EXERCISE:
Word for word, restate the entries below from their first line through the line that contains "C4: 1.5uF (plus".

PROVIDED RECORDS:

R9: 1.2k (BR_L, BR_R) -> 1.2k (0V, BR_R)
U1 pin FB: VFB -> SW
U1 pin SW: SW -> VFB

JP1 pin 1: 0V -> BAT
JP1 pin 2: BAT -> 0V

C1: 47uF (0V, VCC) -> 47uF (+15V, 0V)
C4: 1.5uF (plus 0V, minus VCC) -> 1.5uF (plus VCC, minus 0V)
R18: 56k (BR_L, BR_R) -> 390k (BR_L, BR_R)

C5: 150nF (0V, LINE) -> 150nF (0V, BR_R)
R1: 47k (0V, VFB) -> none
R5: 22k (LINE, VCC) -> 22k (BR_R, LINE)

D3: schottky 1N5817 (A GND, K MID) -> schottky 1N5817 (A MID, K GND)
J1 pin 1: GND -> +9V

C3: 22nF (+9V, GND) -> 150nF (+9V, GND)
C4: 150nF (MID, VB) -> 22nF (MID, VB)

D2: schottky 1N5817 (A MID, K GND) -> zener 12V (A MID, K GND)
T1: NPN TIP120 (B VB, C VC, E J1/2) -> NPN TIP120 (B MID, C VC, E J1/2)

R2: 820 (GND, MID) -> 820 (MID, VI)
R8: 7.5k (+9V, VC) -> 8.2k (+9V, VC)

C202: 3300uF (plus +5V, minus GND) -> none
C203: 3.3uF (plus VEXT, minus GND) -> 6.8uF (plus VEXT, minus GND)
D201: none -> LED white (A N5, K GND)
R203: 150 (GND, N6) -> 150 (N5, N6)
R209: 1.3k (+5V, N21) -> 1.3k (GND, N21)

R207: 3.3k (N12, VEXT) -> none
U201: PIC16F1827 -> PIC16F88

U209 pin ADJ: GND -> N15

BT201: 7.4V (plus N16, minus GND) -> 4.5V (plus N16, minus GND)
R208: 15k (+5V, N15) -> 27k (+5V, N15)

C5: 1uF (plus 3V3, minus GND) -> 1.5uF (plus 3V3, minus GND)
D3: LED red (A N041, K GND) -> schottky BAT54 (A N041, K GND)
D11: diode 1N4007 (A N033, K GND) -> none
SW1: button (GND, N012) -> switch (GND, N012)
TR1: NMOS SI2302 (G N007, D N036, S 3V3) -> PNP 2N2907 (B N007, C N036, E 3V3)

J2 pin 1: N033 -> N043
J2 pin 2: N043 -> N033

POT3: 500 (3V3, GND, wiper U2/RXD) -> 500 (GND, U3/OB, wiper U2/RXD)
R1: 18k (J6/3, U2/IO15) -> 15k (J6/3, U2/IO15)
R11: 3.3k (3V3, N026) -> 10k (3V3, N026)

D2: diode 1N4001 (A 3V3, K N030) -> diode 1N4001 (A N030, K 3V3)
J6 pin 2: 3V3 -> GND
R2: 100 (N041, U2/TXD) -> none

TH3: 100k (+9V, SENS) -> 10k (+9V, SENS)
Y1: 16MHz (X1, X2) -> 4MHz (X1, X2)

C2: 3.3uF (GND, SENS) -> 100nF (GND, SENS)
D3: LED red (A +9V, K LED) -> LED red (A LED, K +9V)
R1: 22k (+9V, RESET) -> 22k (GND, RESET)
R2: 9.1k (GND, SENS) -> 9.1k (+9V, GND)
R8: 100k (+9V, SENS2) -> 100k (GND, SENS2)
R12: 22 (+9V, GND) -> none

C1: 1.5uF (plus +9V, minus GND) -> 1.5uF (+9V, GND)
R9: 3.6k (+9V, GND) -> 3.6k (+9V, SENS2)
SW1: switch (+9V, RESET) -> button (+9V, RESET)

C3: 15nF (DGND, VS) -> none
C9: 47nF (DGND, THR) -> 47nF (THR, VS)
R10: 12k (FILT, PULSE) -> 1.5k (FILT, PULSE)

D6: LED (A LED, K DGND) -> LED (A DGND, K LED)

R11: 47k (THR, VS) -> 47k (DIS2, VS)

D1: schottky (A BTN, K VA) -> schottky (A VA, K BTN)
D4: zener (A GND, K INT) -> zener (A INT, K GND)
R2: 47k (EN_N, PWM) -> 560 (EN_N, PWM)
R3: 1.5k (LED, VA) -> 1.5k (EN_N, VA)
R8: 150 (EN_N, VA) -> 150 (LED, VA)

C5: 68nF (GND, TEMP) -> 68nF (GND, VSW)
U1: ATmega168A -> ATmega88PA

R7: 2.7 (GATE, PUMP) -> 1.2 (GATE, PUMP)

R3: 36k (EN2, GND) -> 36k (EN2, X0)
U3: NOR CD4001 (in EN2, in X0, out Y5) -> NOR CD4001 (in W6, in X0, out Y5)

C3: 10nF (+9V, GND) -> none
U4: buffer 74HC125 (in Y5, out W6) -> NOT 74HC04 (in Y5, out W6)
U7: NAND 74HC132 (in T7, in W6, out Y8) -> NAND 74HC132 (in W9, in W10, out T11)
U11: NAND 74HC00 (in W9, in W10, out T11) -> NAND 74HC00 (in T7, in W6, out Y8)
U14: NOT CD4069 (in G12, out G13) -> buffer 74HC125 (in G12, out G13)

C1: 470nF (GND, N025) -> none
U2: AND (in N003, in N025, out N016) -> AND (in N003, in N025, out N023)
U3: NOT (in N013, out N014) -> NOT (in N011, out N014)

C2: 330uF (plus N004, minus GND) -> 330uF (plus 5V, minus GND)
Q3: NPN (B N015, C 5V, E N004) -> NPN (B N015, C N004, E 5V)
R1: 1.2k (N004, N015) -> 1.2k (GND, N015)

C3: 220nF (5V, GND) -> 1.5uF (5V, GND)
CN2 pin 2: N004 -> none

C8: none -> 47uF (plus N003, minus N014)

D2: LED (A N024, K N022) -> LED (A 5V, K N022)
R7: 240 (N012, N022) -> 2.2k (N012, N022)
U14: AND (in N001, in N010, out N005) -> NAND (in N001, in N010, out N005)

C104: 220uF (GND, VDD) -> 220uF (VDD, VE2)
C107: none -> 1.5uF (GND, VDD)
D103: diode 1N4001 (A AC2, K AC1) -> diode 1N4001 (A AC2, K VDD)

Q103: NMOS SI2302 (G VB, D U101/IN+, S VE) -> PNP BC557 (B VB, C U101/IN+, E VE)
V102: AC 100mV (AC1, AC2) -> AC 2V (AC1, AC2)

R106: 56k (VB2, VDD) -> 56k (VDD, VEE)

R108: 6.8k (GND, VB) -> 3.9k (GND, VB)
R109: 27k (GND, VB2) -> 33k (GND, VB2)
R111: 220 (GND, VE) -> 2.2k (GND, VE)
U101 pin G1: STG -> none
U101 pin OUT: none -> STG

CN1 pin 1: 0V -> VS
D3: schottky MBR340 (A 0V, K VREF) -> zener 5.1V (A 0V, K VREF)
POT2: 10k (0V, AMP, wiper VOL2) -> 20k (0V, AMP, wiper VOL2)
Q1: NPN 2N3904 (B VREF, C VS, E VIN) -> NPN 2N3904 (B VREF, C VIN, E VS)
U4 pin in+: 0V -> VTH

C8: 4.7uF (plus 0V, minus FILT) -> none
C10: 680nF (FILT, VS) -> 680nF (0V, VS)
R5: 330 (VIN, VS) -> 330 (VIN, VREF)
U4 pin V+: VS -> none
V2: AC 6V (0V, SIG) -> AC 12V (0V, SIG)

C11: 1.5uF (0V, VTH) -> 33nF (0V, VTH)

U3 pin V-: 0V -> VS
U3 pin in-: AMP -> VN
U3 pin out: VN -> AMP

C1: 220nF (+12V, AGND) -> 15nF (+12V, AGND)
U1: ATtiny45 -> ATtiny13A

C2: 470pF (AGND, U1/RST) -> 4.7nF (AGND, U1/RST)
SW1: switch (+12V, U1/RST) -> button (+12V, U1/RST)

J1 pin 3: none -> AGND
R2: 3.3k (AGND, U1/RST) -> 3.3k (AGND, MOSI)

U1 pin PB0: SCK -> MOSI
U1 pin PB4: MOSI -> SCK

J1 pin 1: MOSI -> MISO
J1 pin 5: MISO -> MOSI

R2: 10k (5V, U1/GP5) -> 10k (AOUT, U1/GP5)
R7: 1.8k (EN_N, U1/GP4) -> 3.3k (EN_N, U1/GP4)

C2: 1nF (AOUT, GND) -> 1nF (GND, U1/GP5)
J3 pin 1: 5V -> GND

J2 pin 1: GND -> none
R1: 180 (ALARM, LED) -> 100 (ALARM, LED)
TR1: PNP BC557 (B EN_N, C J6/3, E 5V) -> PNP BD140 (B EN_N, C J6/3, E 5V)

EXERCISE SOLUTION:
R9: 1.2k (BR_L, BR_R) -> 1.2k (0V, BR_R)
U1 pin FB: VFB -> SW
U1 pin SW: SW -> VFB

JP1 pin 1: 0V -> BAT
JP1 pin 2: BAT -> 0V

C1: 47uF (0V, VCC) -> 47uF (+15V, 0V)
C4: 1.5uF (plus 0V, minus VCC) -> 1.5uF (plus VCC, minus 0V)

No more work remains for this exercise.